*Your objective*
Once the pictures are removed, restate the listing word for word.

*Records for the task*
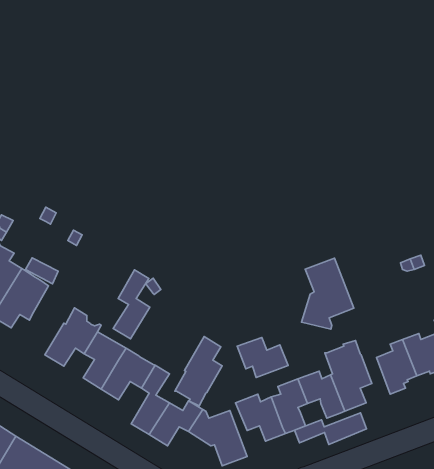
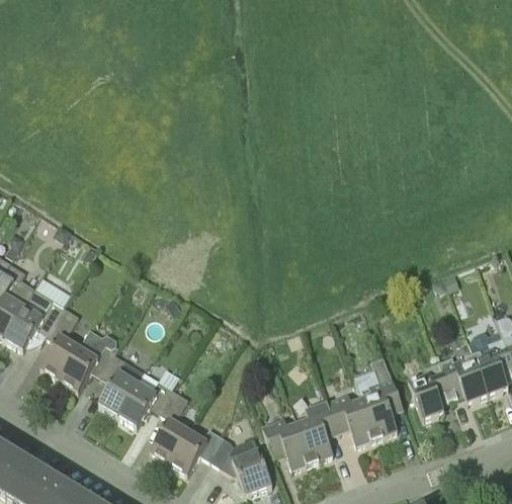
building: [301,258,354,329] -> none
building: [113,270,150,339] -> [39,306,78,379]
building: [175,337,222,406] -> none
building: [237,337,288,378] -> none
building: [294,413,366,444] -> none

*Response below*
building: [301,258,354,329] -> none
building: [113,270,150,339] -> [39,306,78,379]
building: [175,337,222,406] -> none
building: [237,337,288,378] -> none
building: [294,413,366,444] -> none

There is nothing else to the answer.